EXERCISE INSTRUCTIONS:
Retype each line of the material below word for word; pictures stay out.

######

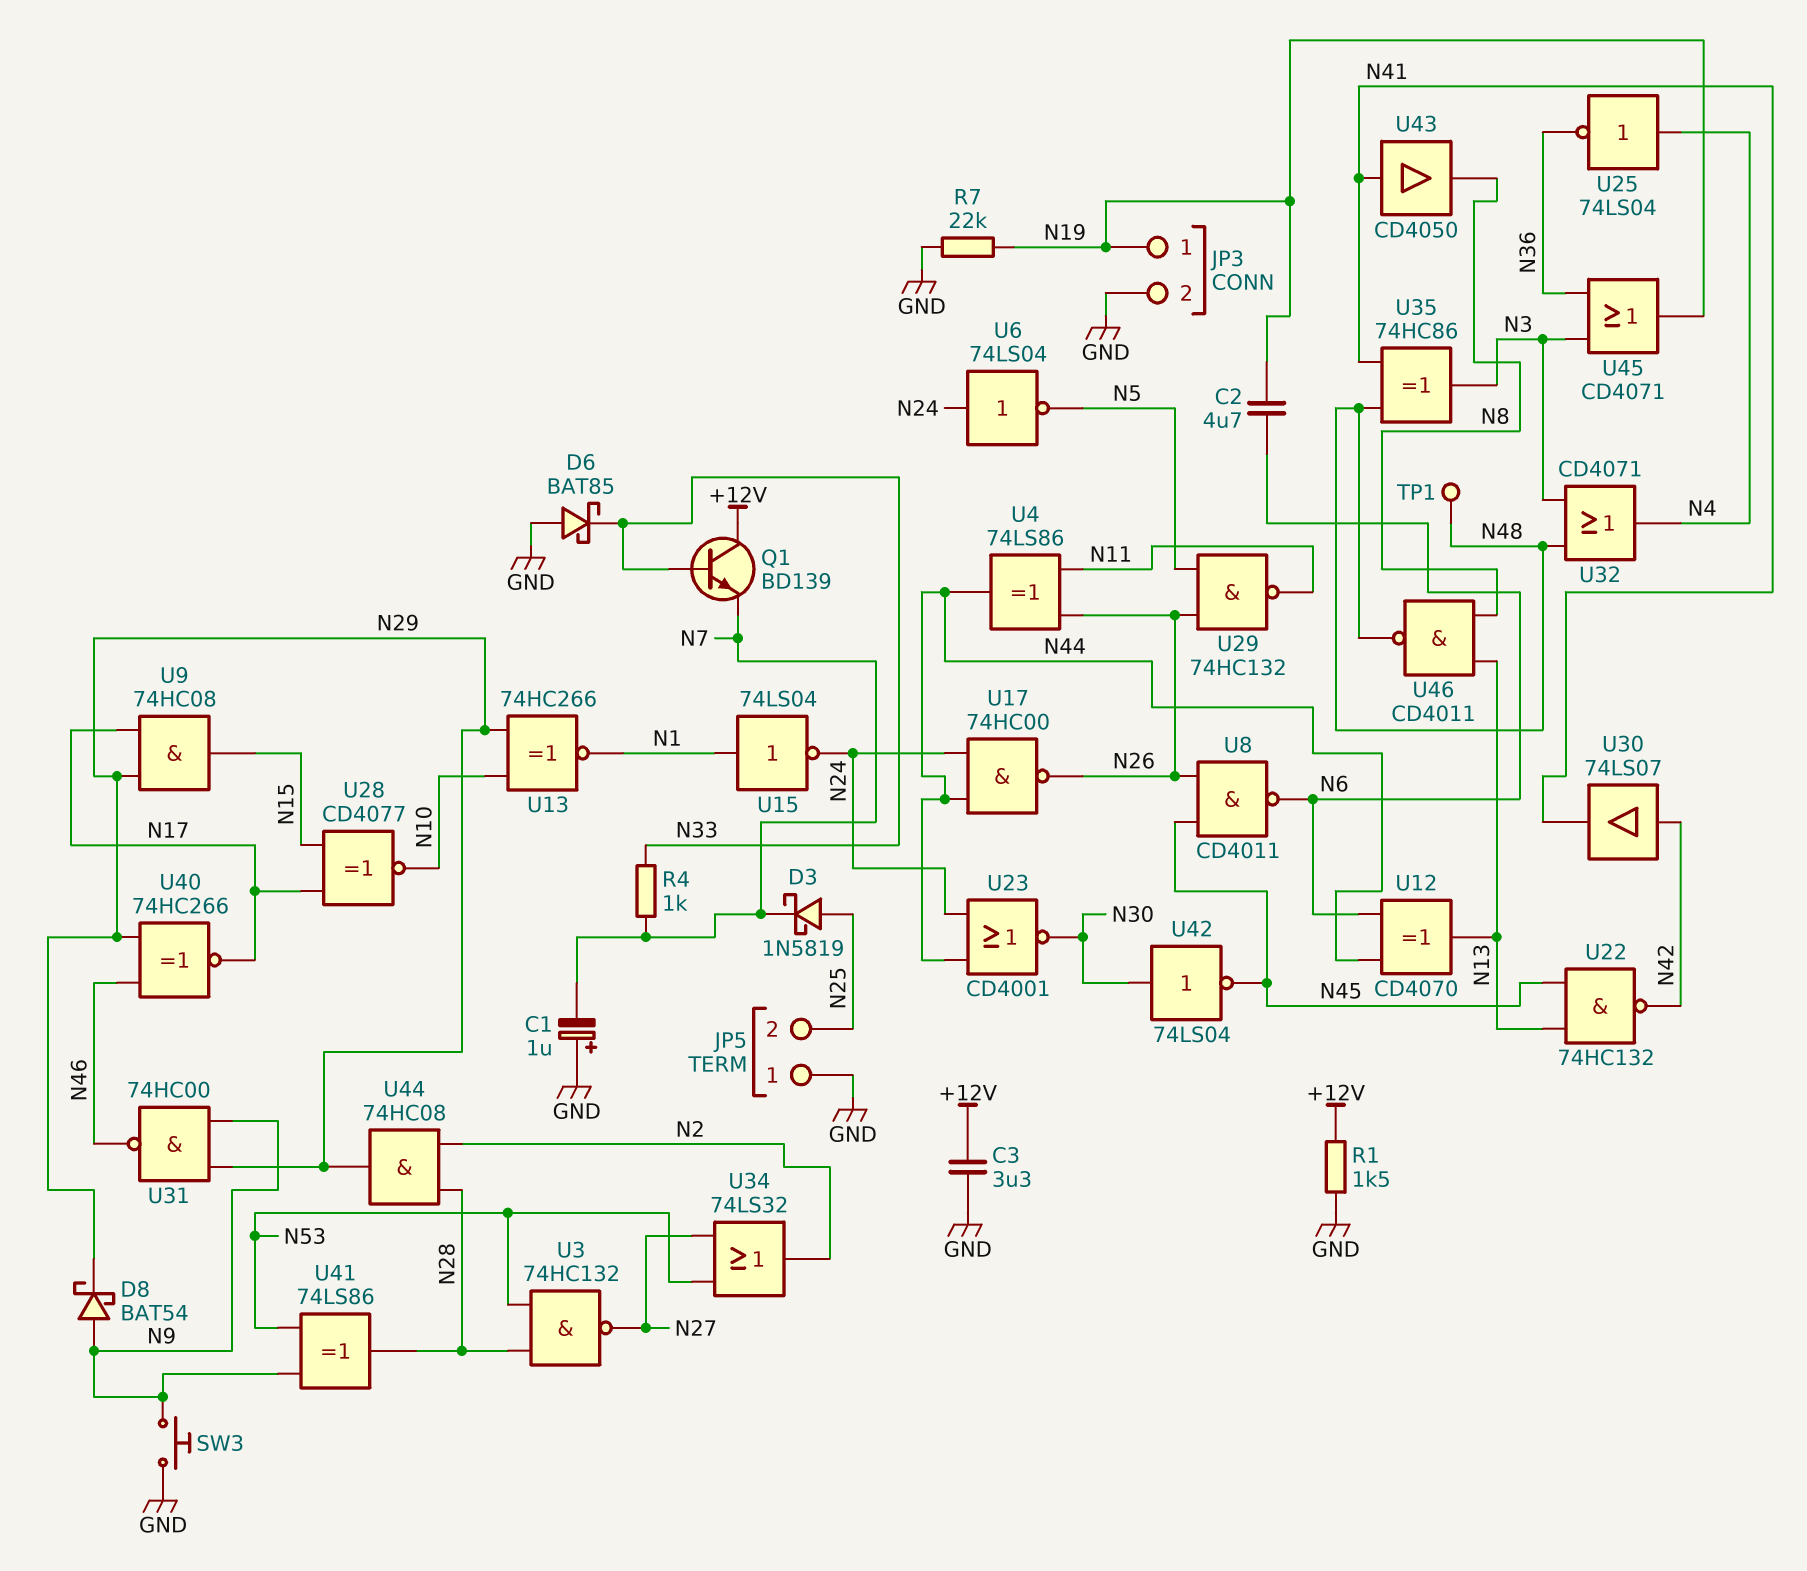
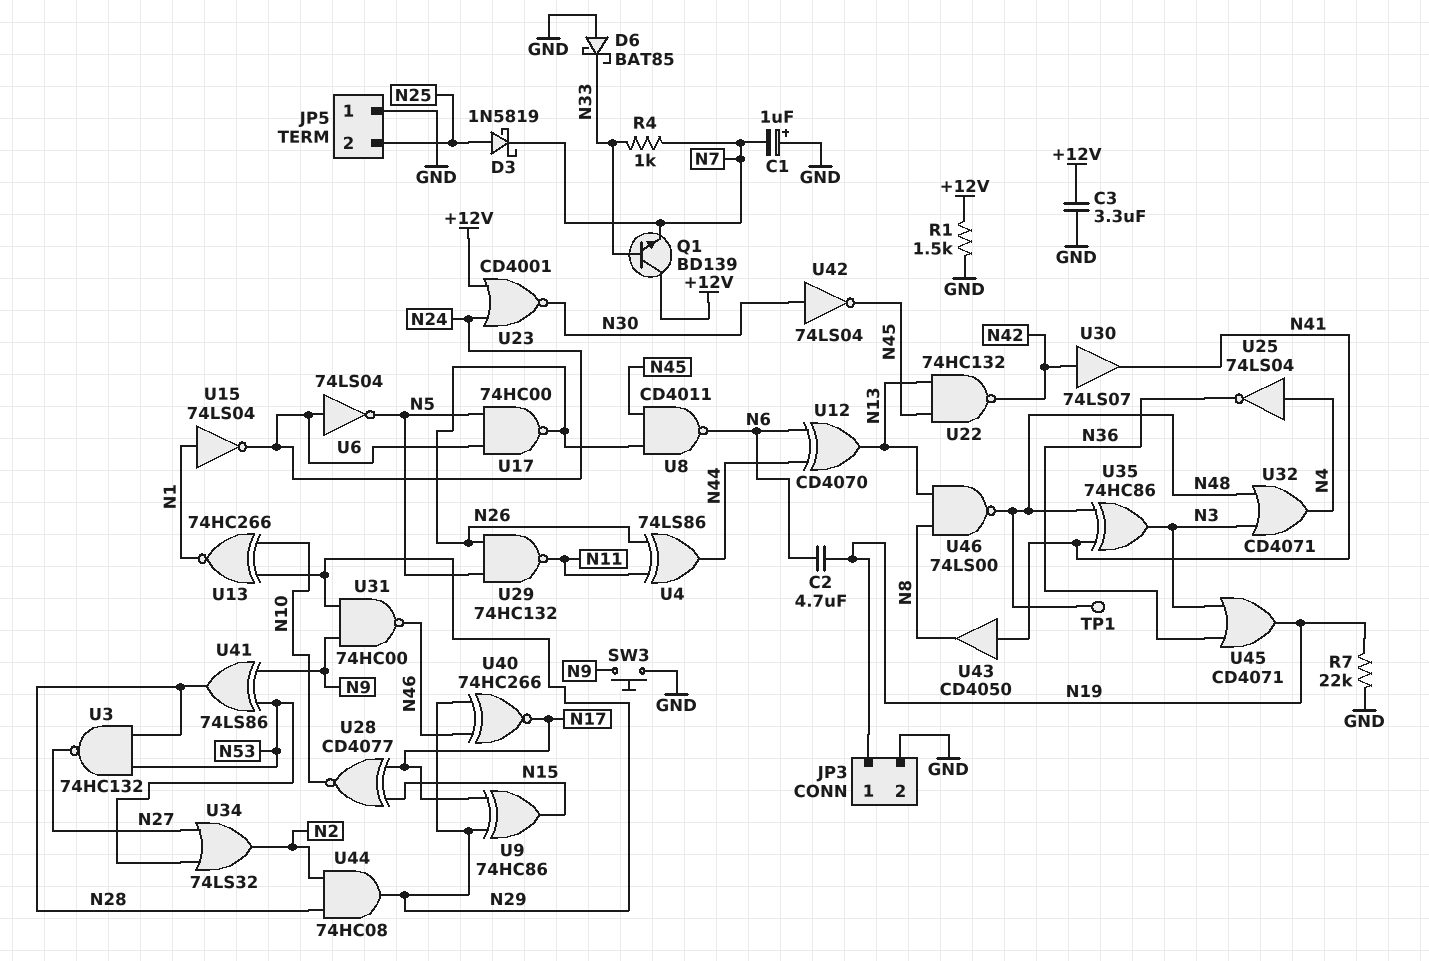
D8: schottky BAT54 (A N9, K N29) -> none
U9: AND 74HC08 (in N17, in N29, out N15) -> XOR 74HC86 (in N17, in N29, out N15)
U17: NAND 74HC00 (in N24, in N44, out N26) -> NAND 74HC00 (in N5, in N24, out N26)
U23: NOR CD4001 (in N24, in N44, out N30) -> NOR CD4001 (in +12V, in N24, out N30)
U46: NAND CD4011 (in N8, in N13, out N48) -> NAND 74LS00 (in N8, in N13, out N48)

######

EXERCISE SOLUTION:
D8: schottky BAT54 (A N9, K N29) -> none
U9: AND 74HC08 (in N17, in N29, out N15) -> XOR 74HC86 (in N17, in N29, out N15)
U17: NAND 74HC00 (in N24, in N44, out N26) -> NAND 74HC00 (in N5, in N24, out N26)
U23: NOR CD4001 (in N24, in N44, out N30) -> NOR CD4001 (in +12V, in N24, out N30)
U46: NAND CD4011 (in N8, in N13, out N48) -> NAND 74LS00 (in N8, in N13, out N48)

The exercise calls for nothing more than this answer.